*** GIVEN RECORDS Section Begins ***

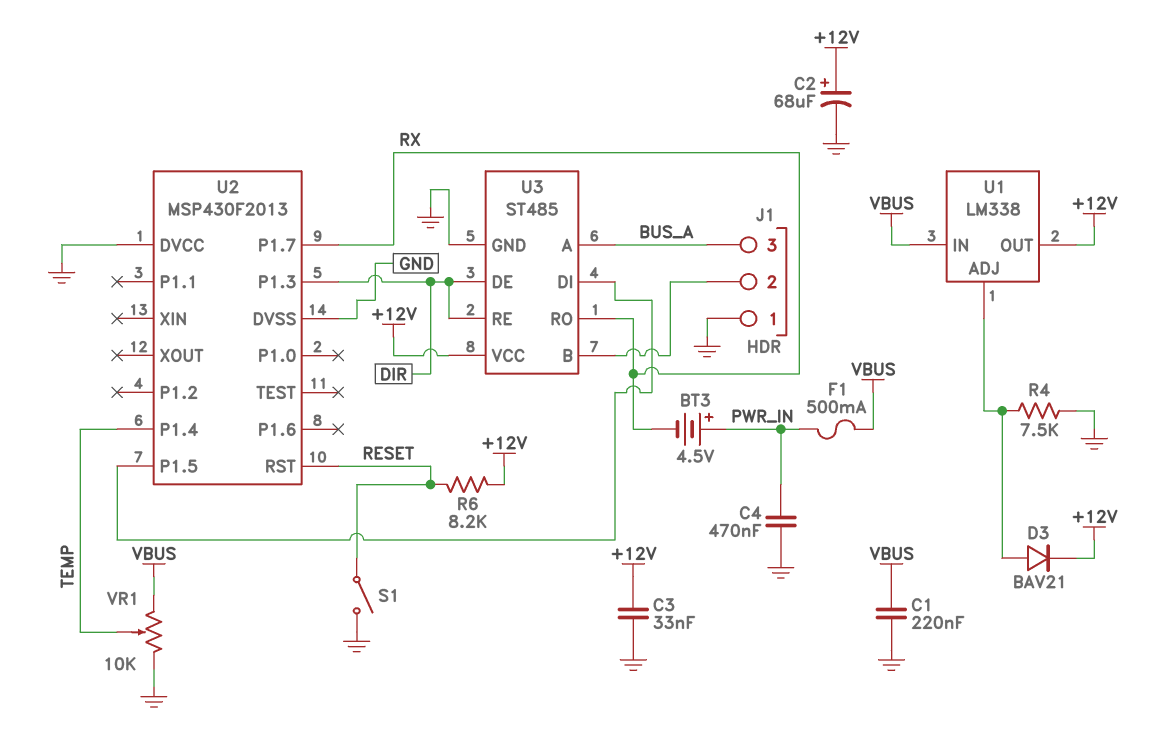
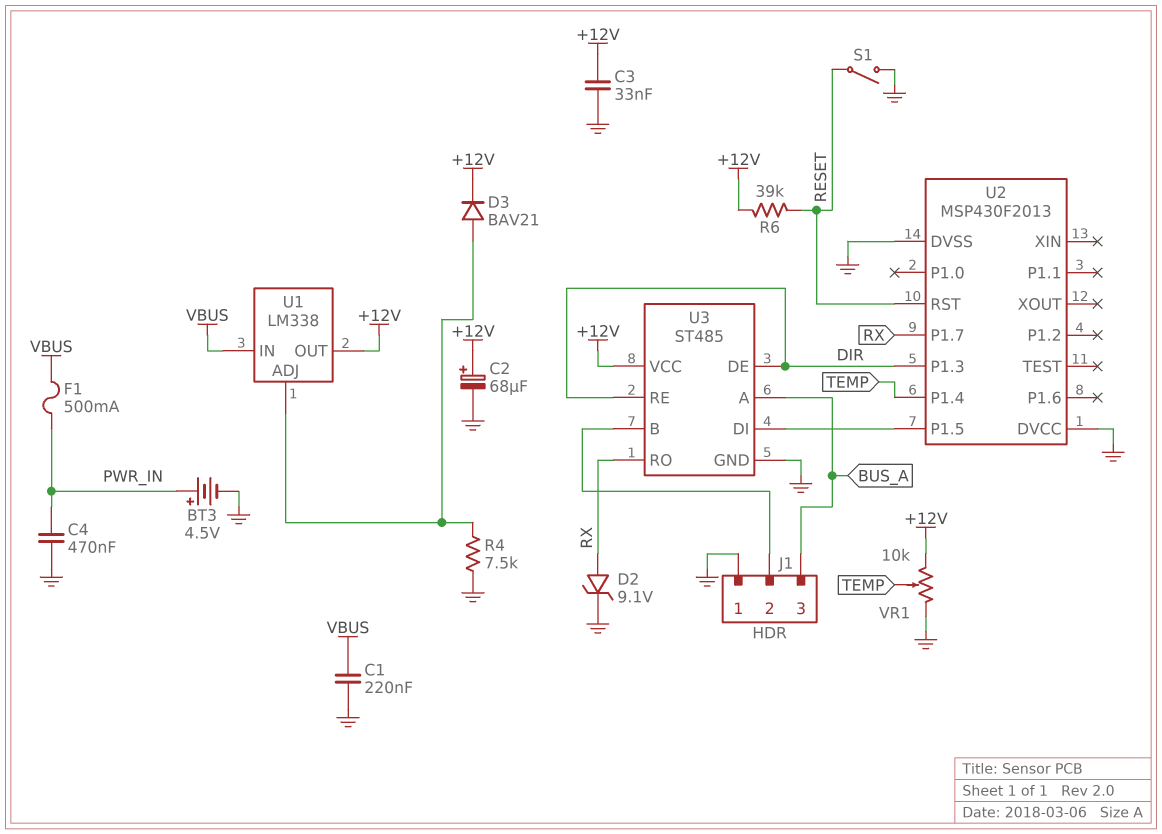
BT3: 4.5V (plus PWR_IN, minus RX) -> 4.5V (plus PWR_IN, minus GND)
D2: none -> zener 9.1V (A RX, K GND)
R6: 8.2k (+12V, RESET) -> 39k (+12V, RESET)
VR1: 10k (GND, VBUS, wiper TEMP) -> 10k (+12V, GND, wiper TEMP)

*** GIVEN RECORDS Section Ends ***
*** GIVEN RECORDS Section Begins ***

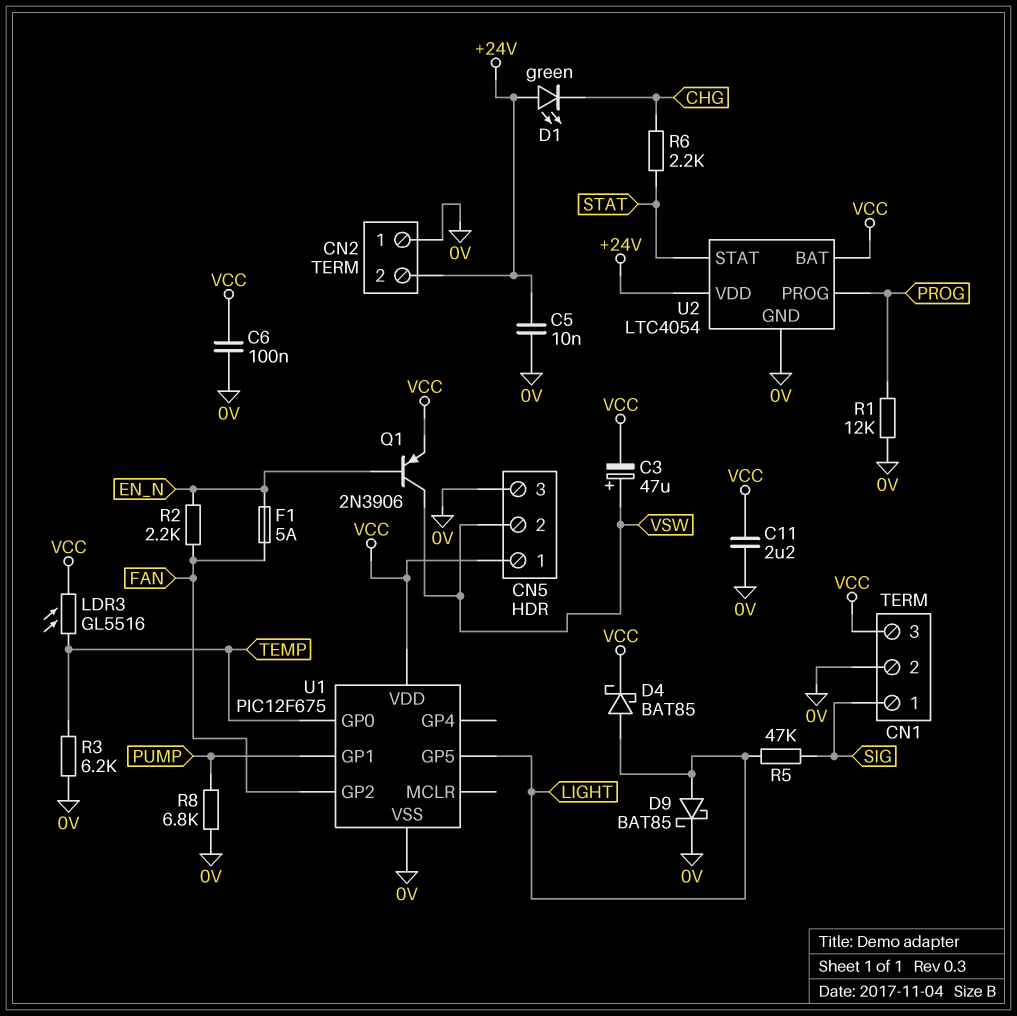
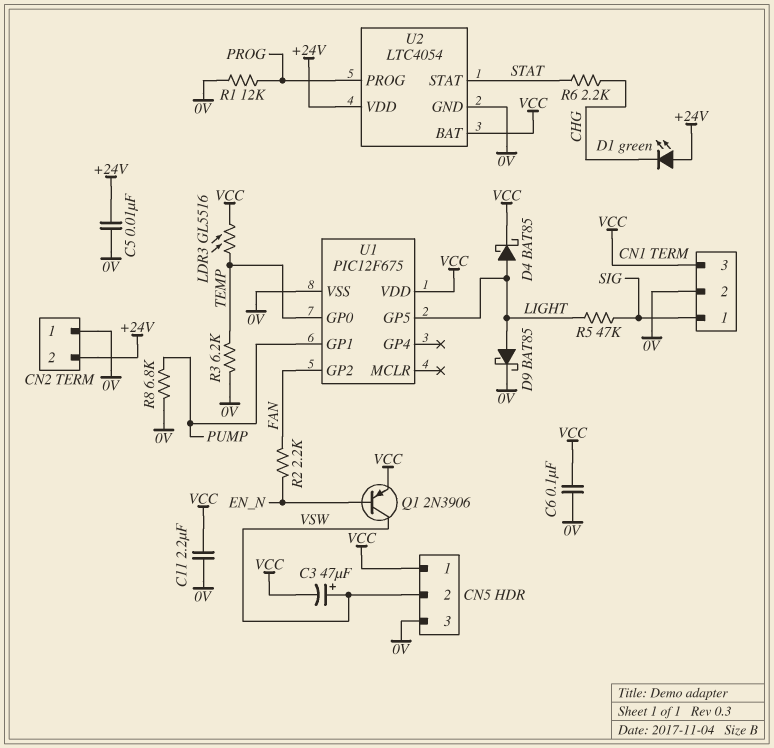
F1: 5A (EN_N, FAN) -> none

*** GIVEN RECORDS Section Ends ***

# PROMPT
Please go through the listing and return each line that has "none" in it.

# EXPECTED ANSWER
D2: none -> zener 9.1V (A RX, K GND)
F1: 5A (EN_N, FAN) -> none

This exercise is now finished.